> PROBLEM DESCRIPTION
In the entries below, how many lines contain "purple"? Answer with the number and nothing else.

^^^^^^^^

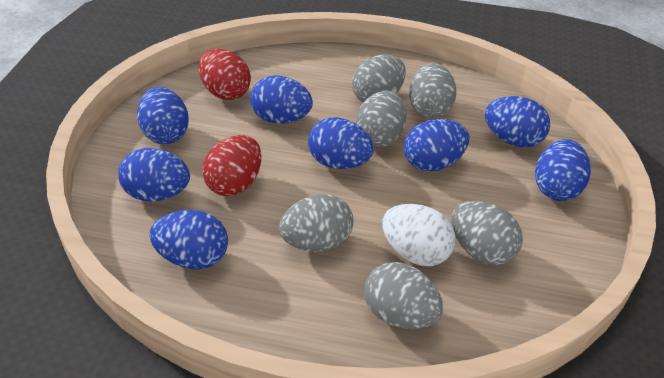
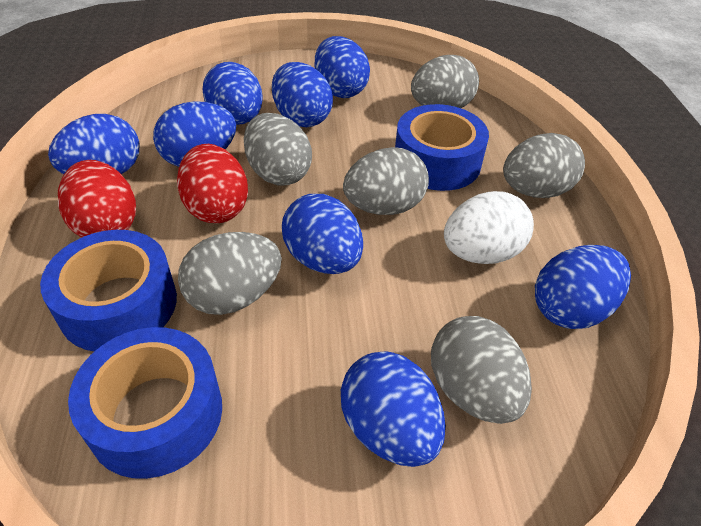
blue tape: 0 -> 3

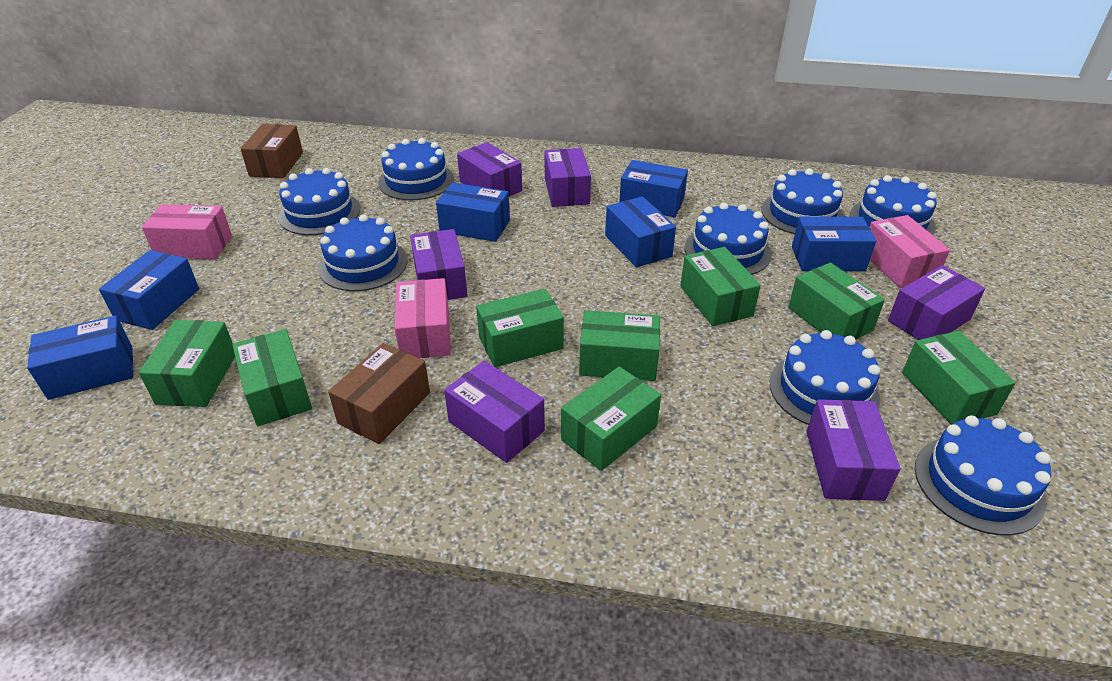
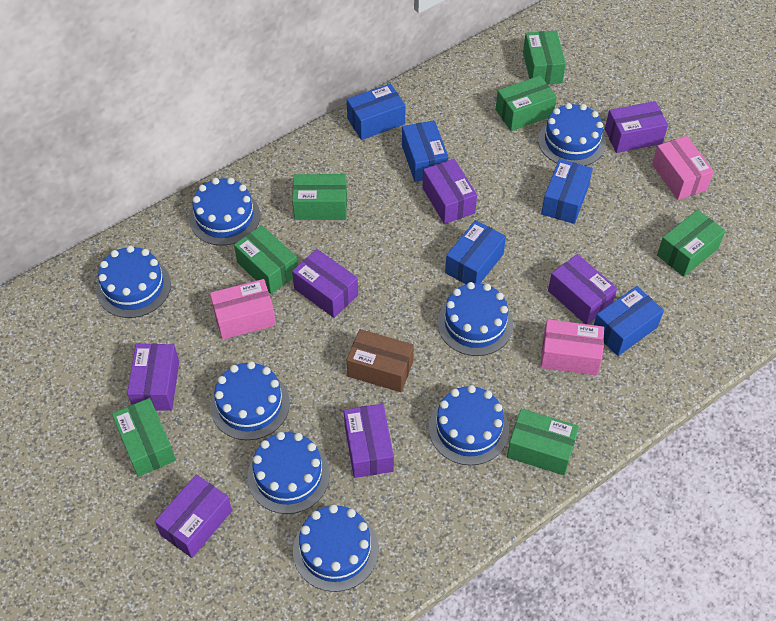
blue box: 6 -> 5
brown box: 2 -> 1
green box: 8 -> 7
purple box: 6 -> 7

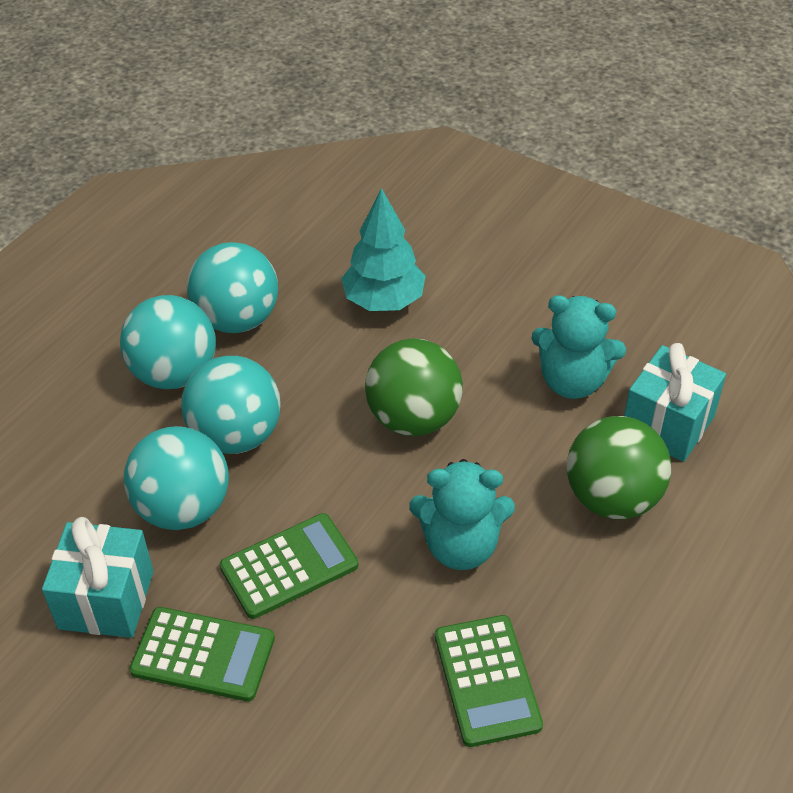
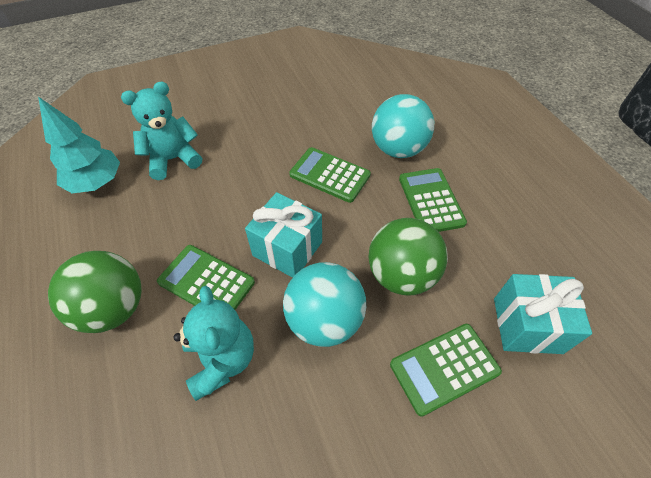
green calculator: 3 -> 4
turquoise ball: 4 -> 2

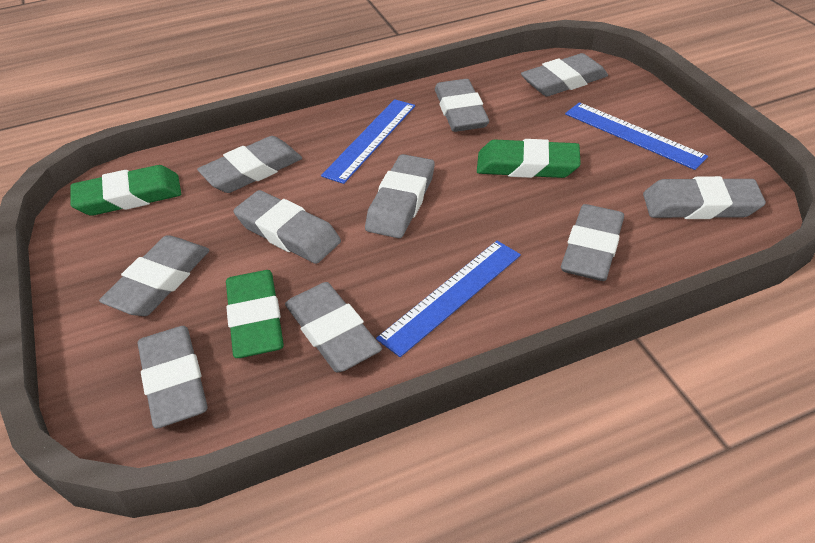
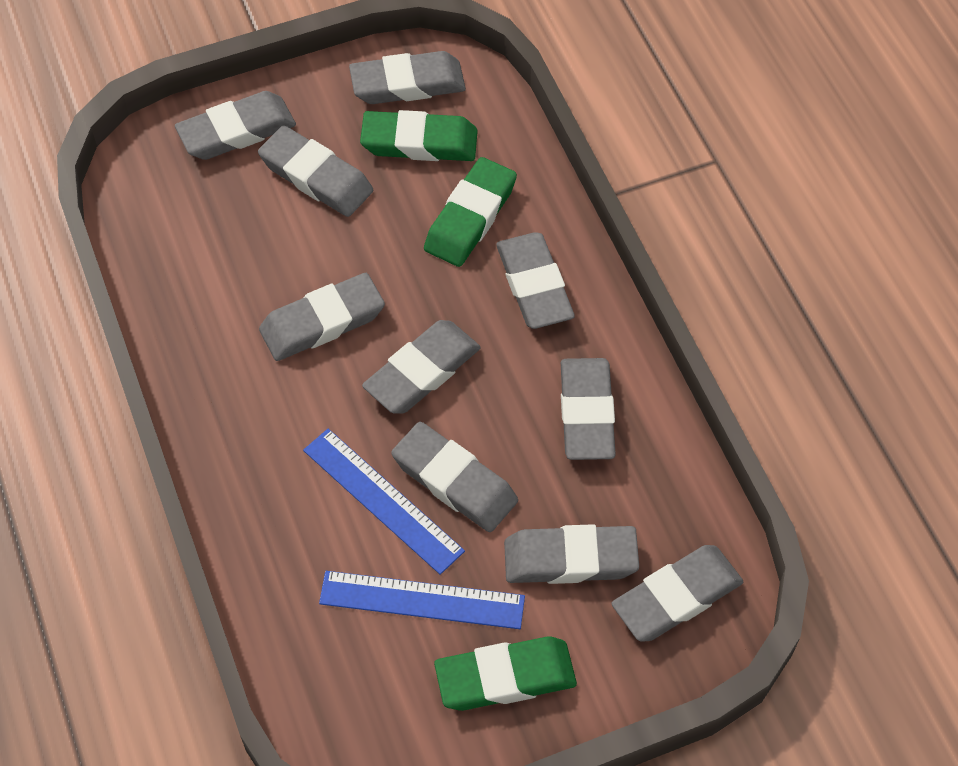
blue ruler: 3 -> 2

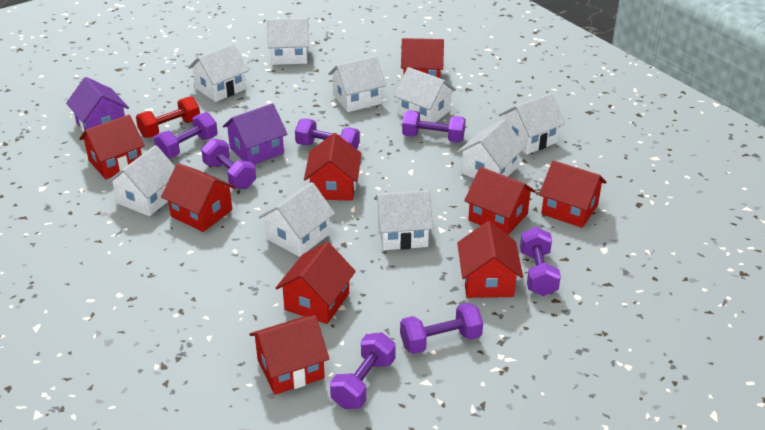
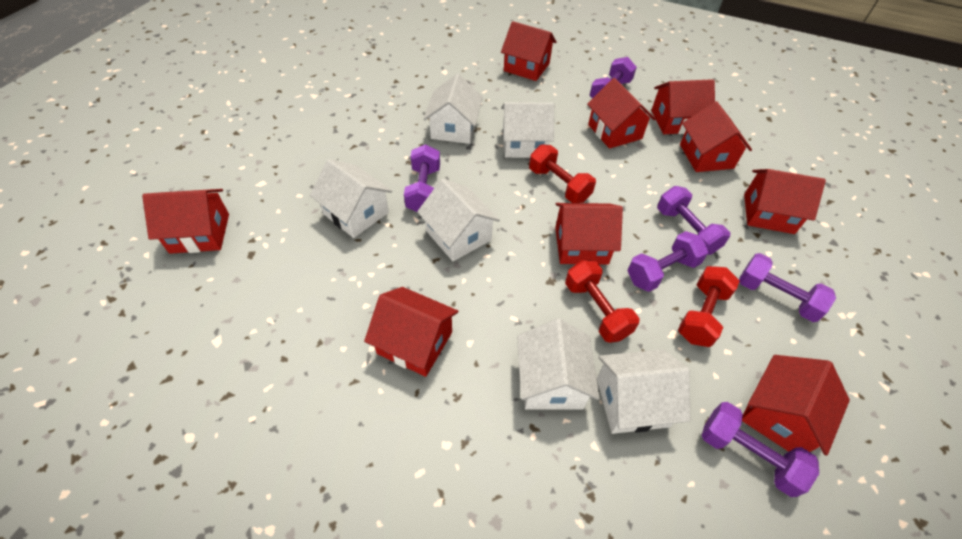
purple dumbbell: 7 -> 6
purple house: 2 -> 0
red dumbbell: 1 -> 3
white house: 9 -> 6

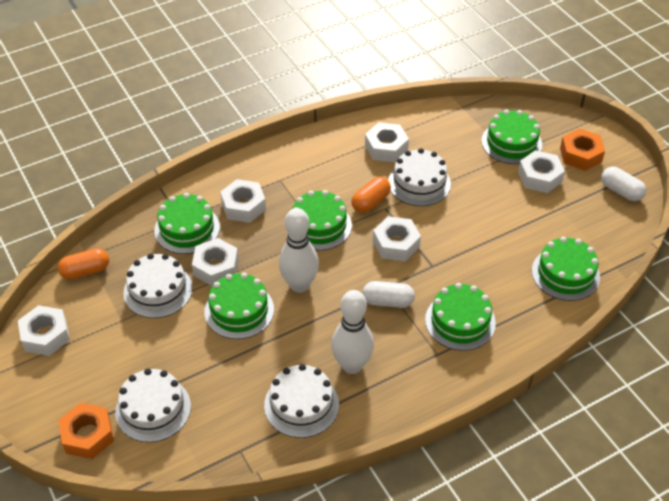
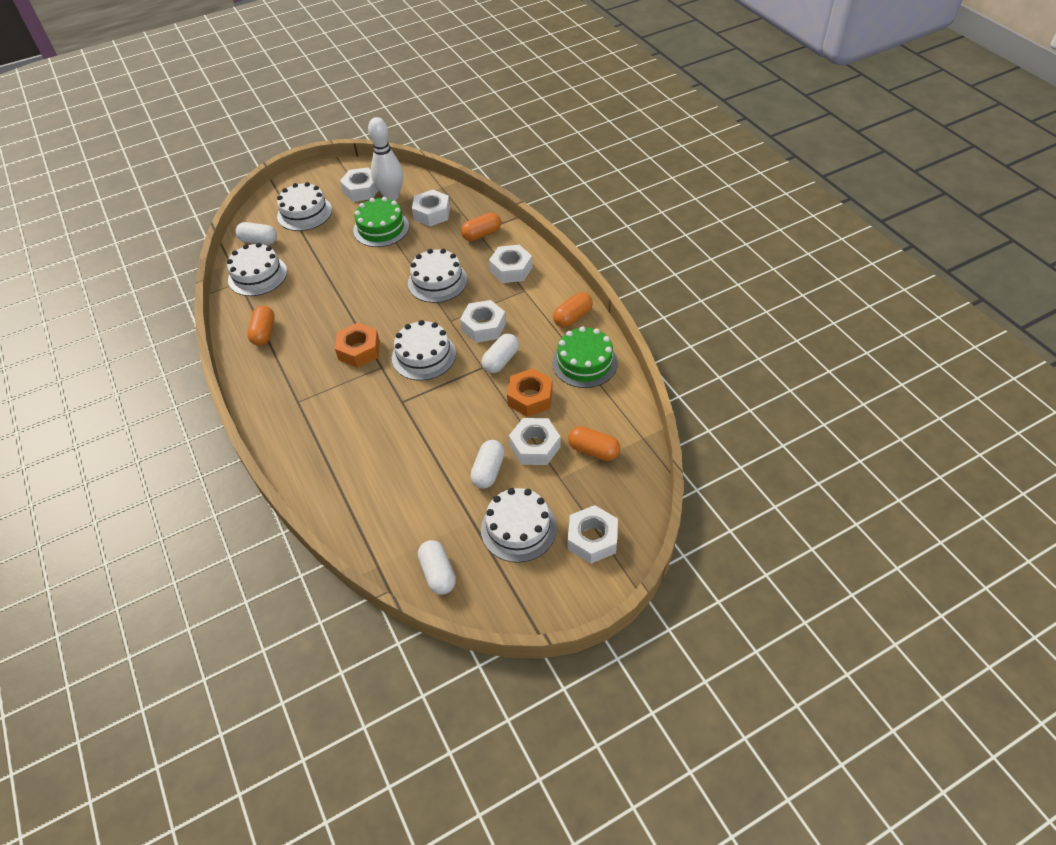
green cake: 6 -> 2
orange capsule: 2 -> 4
white bowling pin: 2 -> 1
white cake: 4 -> 5
white capsule: 2 -> 4

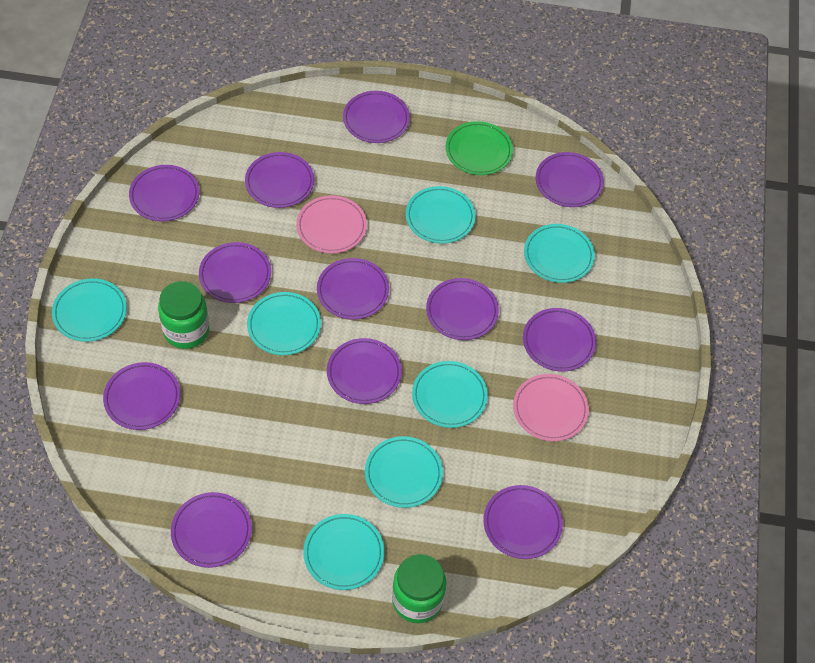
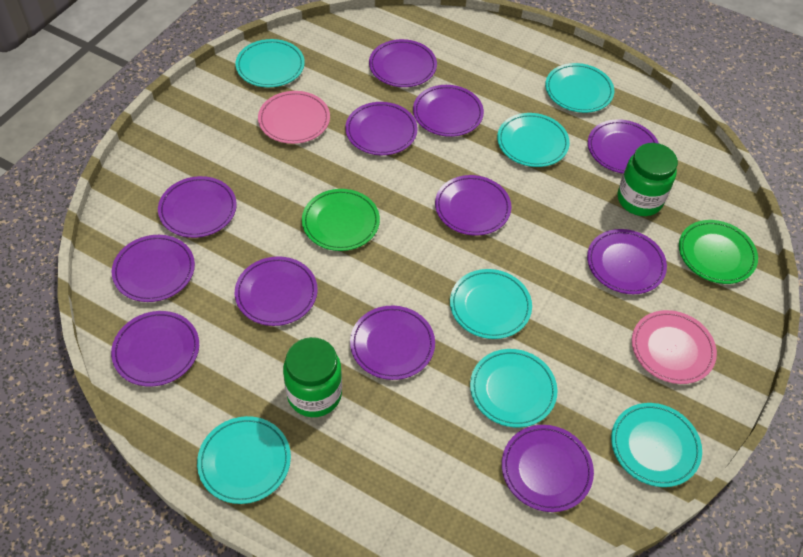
green plate: 1 -> 2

^^^^^^^^

> SOLUTION TO THIS TASK
3